Repeat nothing but the lines below running from the one containing "(417, 366) = (529, 342): none -> red house" to the one containing "(580, 228) = (613, 180): white". Keep both end lines.

• [Data for this exercise]
[Start of Attachment]
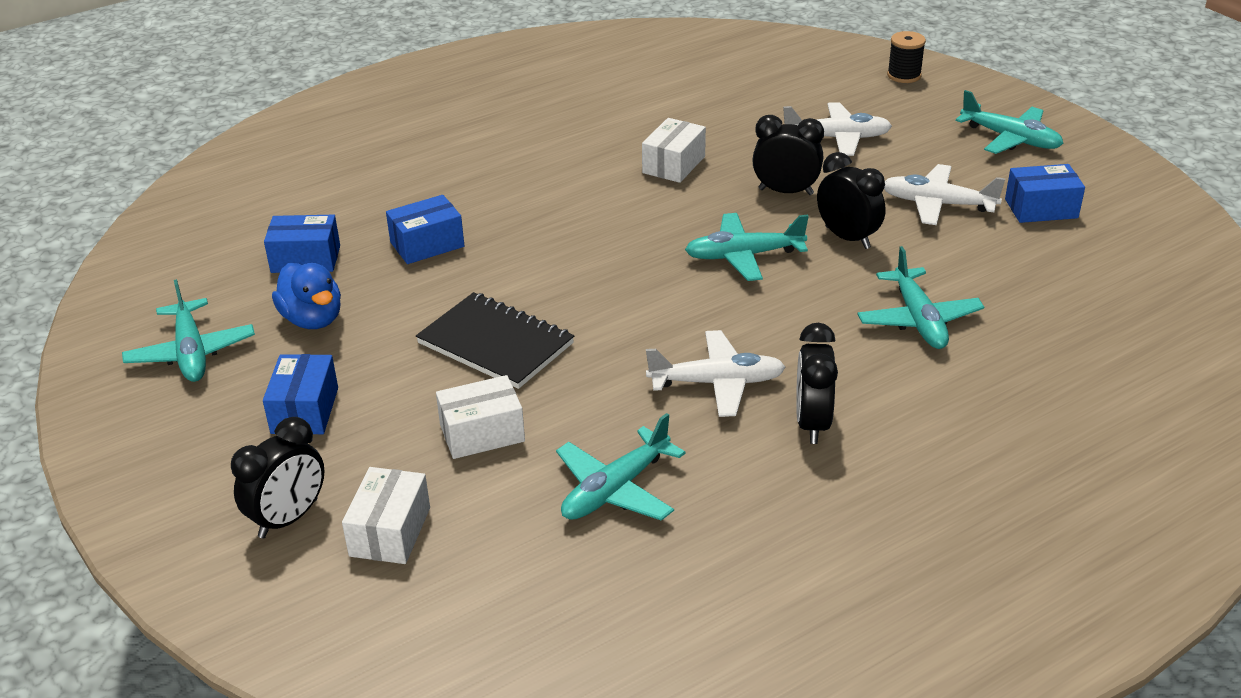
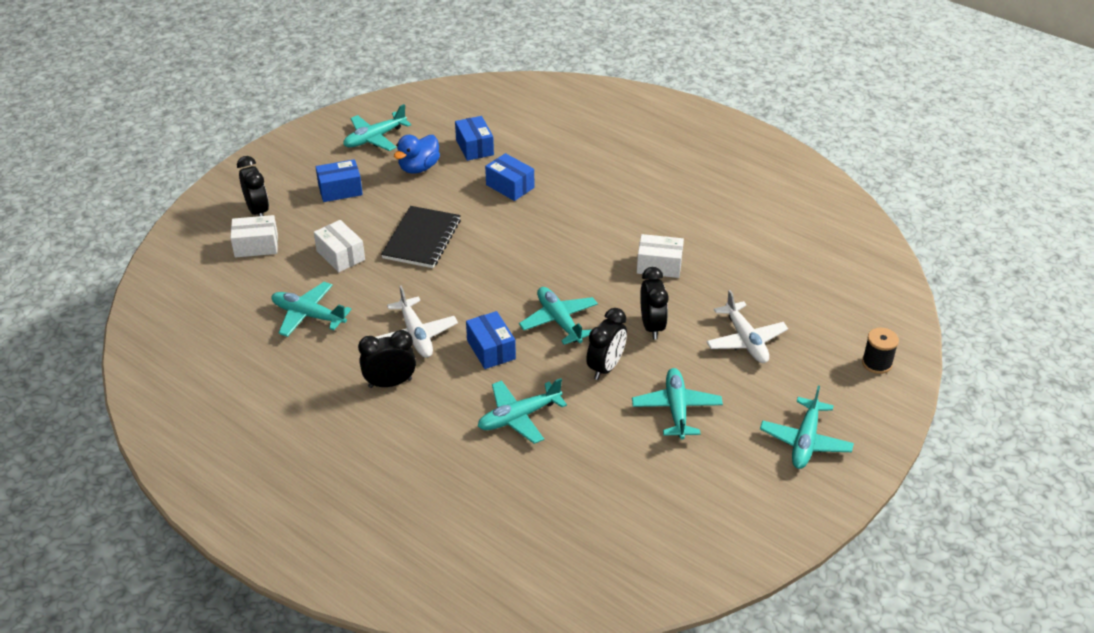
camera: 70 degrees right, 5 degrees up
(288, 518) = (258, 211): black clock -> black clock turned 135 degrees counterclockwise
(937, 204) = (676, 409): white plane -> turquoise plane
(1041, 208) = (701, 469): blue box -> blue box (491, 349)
[End of Attachment]
[Start of Attachment]
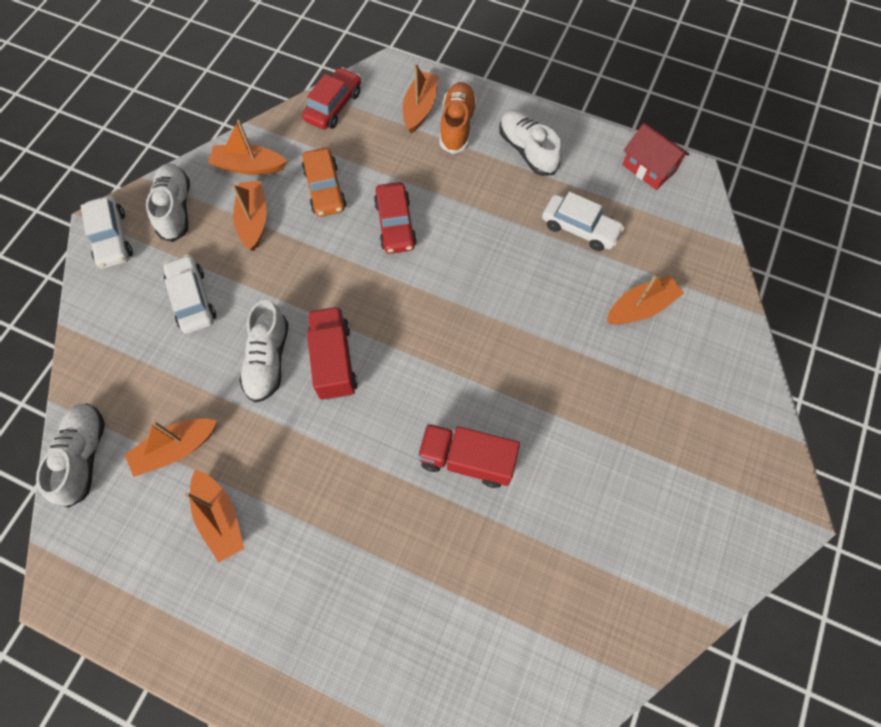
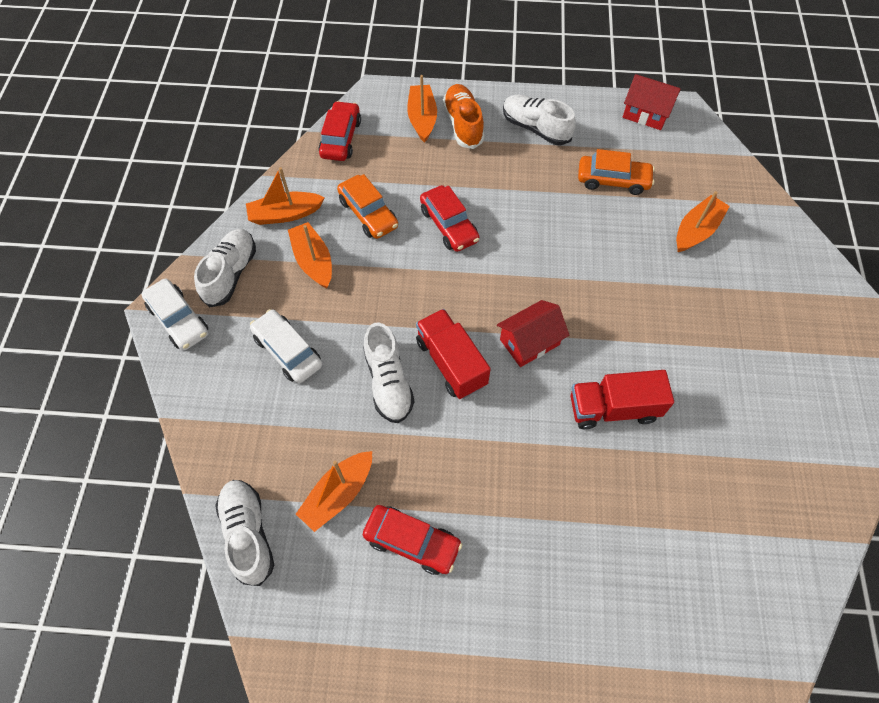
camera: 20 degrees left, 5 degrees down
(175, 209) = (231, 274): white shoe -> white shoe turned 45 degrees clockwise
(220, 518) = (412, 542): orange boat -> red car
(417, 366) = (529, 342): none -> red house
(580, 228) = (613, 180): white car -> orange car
[End of Attachment]
• [Output for this exercise]
(417, 366) = (529, 342): none -> red house
(580, 228) = (613, 180): white car -> orange car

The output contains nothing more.